### DIRECTIONS
Starting with the line that contains "none -> purple round brick H1 level 2", repeat exactly every line through the last one in the records below, and leave out the pictures.

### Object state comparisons

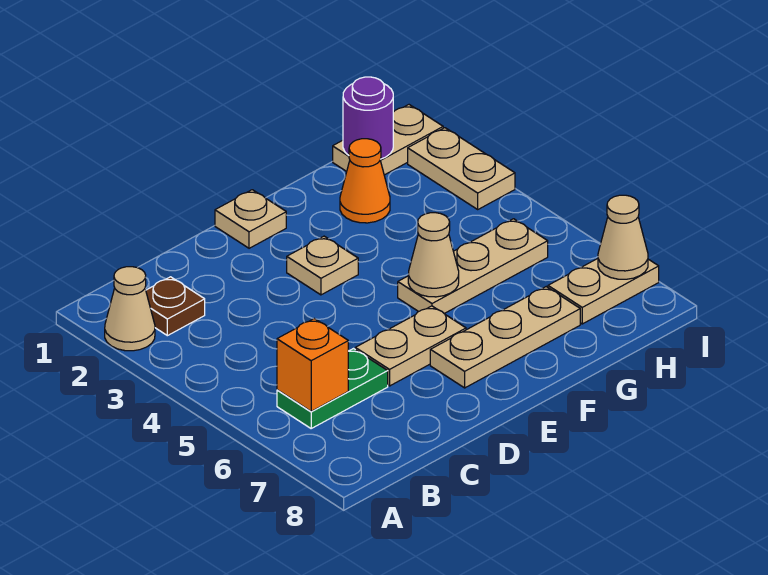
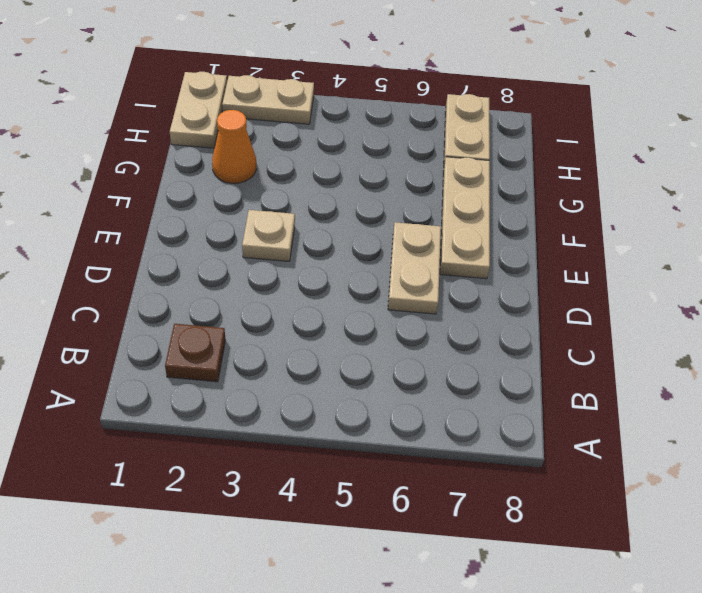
none -> tan cone A2 level 1
none -> green plate B6:C6 level 1
none -> tan plate E1 level 1

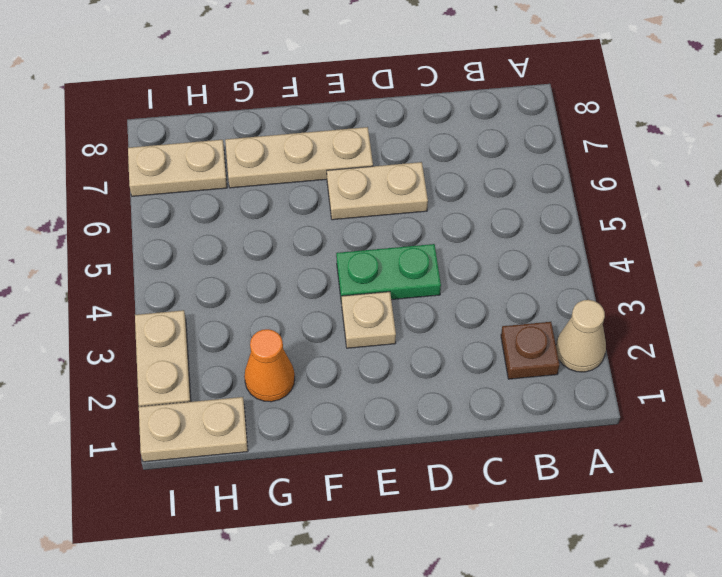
green plate D4:E4 level 1 -> green plate B6:C6 level 1
none -> tan plate E1 level 1
none -> tan plate F5:H5 level 1
none -> orange brick B6 level 2

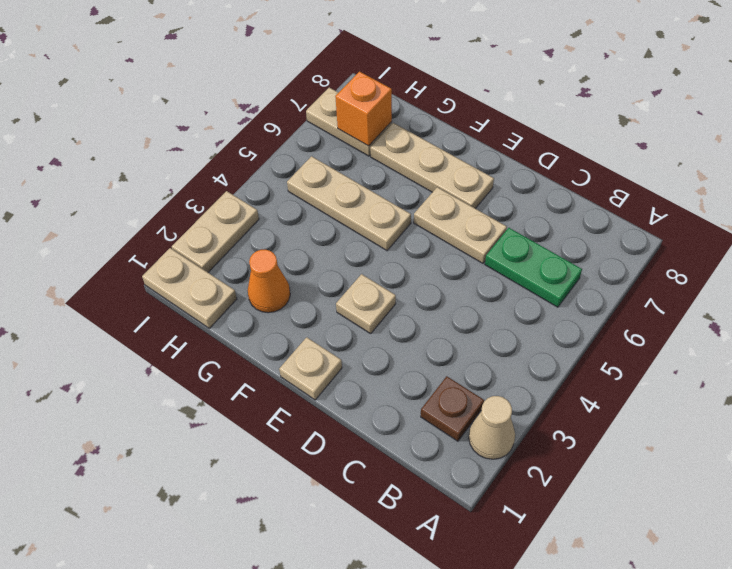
orange brick H7 level 2 -> orange brick B6 level 2
none -> tan cone F5 level 2
none -> purple round brick H1 level 2
none -> tan cone I7 level 2

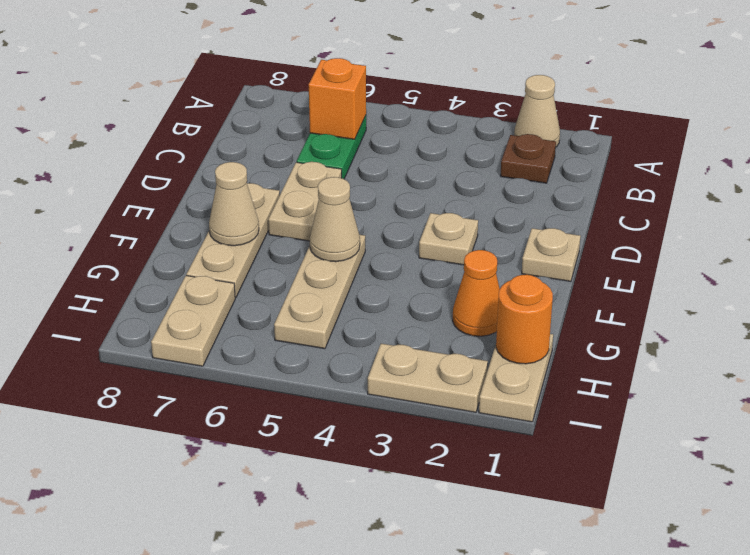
tan cone F7 level 2 -> tan cone I7 level 2
orange round brick H1 level 2 -> purple round brick H1 level 2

### RESULT OF THIS TASK
none -> purple round brick H1 level 2
none -> tan cone I7 level 2

tan cone F7 level 2 -> tan cone I7 level 2
orange round brick H1 level 2 -> purple round brick H1 level 2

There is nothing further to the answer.